▶ AIM
Please rewrite the items from their start through the line containing "From the cell", with both of those lines included, changing "Stadium" to "Ground" and leaving everything else the same. Omit the pictures from your answer.

▶ INPUT MATERIAL
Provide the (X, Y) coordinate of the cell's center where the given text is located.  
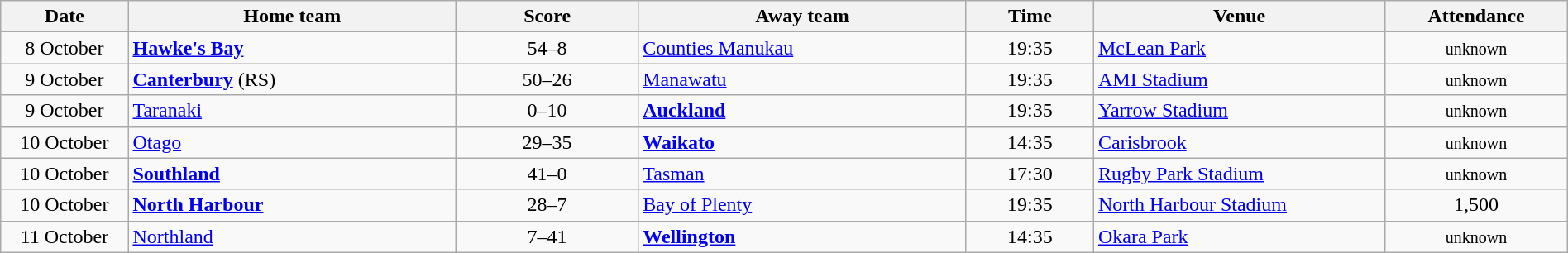
28–7 (547, 205)
AMI Stadium (1239, 79)
0–10 (547, 111)
Venue (1239, 17)
Okara Park (1239, 237)
17:30 (1030, 174)
Date (65, 17)
McLean Park (1239, 48)
Home team (293, 17)
Manawatu (802, 79)
Counties Manukau (802, 48)
Northland (293, 237)
41–0 (547, 174)
Bay of Plenty (802, 205)
Yarrow Stadium (1239, 111)
54–8 (547, 48)
Taranaki (293, 111)
8 October (65, 48)
29–35 (547, 142)
Auckland (802, 111)
Southland (293, 174)
North Harbour (293, 205)
7–41 (547, 237)
Away team (802, 17)
Wellington (802, 237)
Otago (293, 142)
Carisbrook (1239, 142)
Time (1030, 17)
Rugby Park Stadium (1239, 174)
North Harbour Stadium (1239, 205)
1,500 (1476, 205)
Waikato (802, 142)
50–26 (547, 79)
Attendance (1476, 17)
11 October (65, 237)
Hawke's Bay (293, 48)
Score (547, 17)
Canterbury (RS) (293, 79)
Tasman (802, 174)
Detect which cell encompasses the target text, then output its (x, y) center coordinate. 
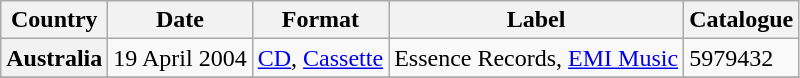
Essence Records, EMI Music (536, 58)
Country (54, 20)
CD, Cassette (320, 58)
Label (536, 20)
Catalogue (742, 20)
19 April 2004 (180, 58)
Format (320, 20)
Australia (54, 58)
Date (180, 20)
5979432 (742, 58)
From the cell containing the given text, extract its center point as (x, y) coordinate. 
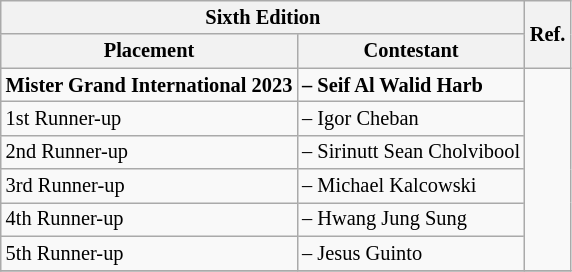
4th Runner-up (149, 219)
Mister Grand International 2023 (149, 85)
– Michael Kalcowski (411, 186)
Sixth Edition (263, 17)
– Seif Al Walid Harb (411, 85)
Contestant (411, 51)
2nd Runner-up (149, 152)
1st Runner-up (149, 118)
– Jesus Guinto (411, 253)
5th Runner-up (149, 253)
Ref. (548, 34)
– Igor Cheban (411, 118)
– Hwang Jung Sung (411, 219)
– Sirinutt Sean Cholvibool (411, 152)
Placement (149, 51)
3rd Runner-up (149, 186)
Pinpoint the cell where the given text exists, returning its (X, Y) midpoint coordinate. 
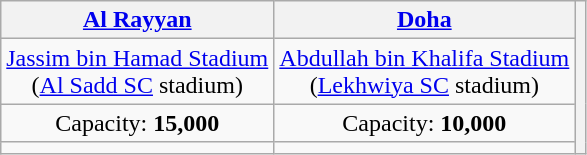
Al Rayyan (138, 20)
Capacity: 10,000 (424, 123)
Jassim bin Hamad Stadium(Al Sadd SC stadium) (138, 72)
Abdullah bin Khalifa Stadium(Lekhwiya SC stadium) (424, 72)
Capacity: 15,000 (138, 123)
Doha (424, 20)
Identify which cell holds the provided text, then report its [X, Y] central coordinate. 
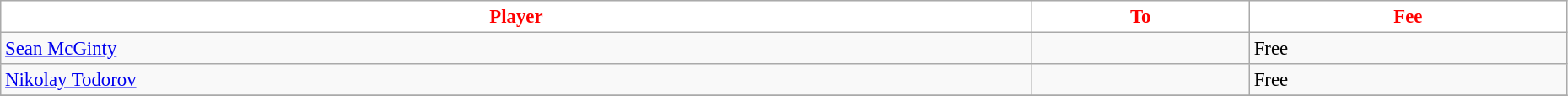
Player [516, 17]
Nikolay Todorov [516, 80]
Fee [1408, 17]
To [1140, 17]
Sean McGinty [516, 49]
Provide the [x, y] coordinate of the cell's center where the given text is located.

▶ OUTPUT BELOW
Provide the (X, Y) coordinate of the cell's center where the given text is located.  
28–7 (547, 205)
AMI Ground (1239, 79)
0–10 (547, 111)
Venue (1239, 17)
Okara Park (1239, 237)
17:30 (1030, 174)
Date (65, 17)
McLean Park (1239, 48)
Home team (293, 17)
Manawatu (802, 79)
Counties Manukau (802, 48)
Northland (293, 237)
41–0 (547, 174)
Bay of Plenty (802, 205)
Yarrow Ground (1239, 111)
54–8 (547, 48)
Taranaki (293, 111)
8 October (65, 48)
29–35 (547, 142)
Auckland (802, 111)
Southland (293, 174)
North Harbour (293, 205)
7–41 (547, 237)
Away team (802, 17)
Wellington (802, 237)
Otago (293, 142)
Carisbrook (1239, 142)
Time (1030, 17)
Rugby Park Ground (1239, 174)
North Harbour Ground (1239, 205)
1,500 (1476, 205)
Waikato (802, 142)
50–26 (547, 79)
Attendance (1476, 17)
11 October (65, 237)
Hawke's Bay (293, 48)
Score (547, 17)
Canterbury (RS) (293, 79)
Tasman (802, 174)
Detect which cell encompasses the target text, then output its (x, y) center coordinate. 
Essence Records, EMI Music (536, 58)
Country (54, 20)
CD, Cassette (320, 58)
Label (536, 20)
Catalogue (742, 20)
19 April 2004 (180, 58)
Format (320, 20)
Australia (54, 58)
Date (180, 20)
5979432 (742, 58)
From the cell containing the given text, extract its center point as (x, y) coordinate. 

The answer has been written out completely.